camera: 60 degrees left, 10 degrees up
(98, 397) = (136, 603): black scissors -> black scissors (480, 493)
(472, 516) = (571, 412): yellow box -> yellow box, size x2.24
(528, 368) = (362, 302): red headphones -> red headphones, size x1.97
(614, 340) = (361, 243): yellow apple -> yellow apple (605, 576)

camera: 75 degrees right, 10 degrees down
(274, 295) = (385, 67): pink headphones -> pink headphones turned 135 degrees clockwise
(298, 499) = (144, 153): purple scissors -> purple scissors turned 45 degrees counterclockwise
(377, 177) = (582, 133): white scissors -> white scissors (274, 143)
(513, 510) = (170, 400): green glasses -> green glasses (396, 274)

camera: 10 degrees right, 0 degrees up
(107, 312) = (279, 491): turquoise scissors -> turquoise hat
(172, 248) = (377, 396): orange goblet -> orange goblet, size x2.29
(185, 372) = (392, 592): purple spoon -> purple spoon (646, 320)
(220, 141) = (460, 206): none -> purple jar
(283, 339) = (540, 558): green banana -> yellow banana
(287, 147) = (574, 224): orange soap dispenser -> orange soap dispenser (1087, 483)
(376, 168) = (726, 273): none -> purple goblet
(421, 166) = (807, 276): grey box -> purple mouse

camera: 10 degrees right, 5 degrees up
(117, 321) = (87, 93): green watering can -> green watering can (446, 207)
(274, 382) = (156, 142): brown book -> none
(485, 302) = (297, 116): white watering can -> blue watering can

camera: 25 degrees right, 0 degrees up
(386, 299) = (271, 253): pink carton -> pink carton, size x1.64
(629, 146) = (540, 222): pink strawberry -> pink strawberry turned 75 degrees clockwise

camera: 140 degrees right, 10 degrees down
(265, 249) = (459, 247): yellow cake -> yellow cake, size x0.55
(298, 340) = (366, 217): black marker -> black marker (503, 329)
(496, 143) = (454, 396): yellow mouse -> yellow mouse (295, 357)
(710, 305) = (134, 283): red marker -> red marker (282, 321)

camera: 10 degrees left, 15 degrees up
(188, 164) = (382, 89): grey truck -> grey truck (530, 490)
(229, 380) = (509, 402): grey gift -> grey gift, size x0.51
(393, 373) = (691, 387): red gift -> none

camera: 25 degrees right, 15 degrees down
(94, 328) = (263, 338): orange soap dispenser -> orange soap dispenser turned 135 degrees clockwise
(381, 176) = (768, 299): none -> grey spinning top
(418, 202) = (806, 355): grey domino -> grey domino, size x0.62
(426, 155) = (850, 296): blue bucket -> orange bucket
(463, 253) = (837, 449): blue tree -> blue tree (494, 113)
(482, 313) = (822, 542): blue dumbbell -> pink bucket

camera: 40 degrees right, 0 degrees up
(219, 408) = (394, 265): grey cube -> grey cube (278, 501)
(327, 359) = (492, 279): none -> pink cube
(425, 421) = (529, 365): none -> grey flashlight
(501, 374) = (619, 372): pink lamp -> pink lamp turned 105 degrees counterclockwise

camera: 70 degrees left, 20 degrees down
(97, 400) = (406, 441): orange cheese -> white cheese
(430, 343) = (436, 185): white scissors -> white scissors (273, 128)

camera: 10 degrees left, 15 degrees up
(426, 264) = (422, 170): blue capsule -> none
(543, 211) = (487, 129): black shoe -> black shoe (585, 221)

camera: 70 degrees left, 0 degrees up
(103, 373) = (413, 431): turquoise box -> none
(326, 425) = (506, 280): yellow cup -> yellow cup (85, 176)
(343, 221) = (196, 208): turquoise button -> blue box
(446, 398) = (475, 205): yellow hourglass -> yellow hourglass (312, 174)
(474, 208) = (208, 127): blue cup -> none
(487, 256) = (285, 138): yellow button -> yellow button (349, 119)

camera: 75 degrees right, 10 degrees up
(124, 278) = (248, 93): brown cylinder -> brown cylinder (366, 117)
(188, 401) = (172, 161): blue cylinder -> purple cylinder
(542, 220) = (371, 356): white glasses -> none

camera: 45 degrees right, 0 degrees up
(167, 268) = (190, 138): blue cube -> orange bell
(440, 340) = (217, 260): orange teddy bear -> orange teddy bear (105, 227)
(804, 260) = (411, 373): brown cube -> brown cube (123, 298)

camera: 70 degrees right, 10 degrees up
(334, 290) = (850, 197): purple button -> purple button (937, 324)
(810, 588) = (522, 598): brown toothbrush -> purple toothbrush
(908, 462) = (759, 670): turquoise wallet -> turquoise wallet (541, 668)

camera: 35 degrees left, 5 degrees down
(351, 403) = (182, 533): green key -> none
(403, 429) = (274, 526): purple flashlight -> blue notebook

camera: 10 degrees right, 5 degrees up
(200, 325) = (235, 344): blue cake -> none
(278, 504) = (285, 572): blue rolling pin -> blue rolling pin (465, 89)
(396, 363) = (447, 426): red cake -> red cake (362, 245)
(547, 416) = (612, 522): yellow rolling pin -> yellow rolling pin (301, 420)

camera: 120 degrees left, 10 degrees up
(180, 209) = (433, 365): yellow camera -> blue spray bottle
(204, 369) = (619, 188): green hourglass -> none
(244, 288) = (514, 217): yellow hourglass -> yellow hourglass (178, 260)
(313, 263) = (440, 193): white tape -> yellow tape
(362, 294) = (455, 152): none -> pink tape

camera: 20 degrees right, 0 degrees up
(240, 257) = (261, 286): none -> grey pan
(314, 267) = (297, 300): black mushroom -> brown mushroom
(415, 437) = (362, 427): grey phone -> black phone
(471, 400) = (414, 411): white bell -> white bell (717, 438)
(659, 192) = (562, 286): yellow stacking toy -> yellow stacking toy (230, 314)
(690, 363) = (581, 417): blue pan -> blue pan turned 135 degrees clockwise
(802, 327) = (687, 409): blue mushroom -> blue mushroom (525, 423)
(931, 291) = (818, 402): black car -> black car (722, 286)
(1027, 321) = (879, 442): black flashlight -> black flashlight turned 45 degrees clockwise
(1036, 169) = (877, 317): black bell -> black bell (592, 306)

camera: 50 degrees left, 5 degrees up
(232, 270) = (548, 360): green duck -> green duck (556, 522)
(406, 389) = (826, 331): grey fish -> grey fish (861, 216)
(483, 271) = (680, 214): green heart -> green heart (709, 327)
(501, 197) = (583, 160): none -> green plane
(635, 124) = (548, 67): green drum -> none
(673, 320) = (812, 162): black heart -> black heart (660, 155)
◇ ◇ ◇ ◇ ◇ ◇ ◇
• [Instructions for the task]
Once the lines holding the word "tape" in the material above are counted, report that number by itself.

• [Your response]
2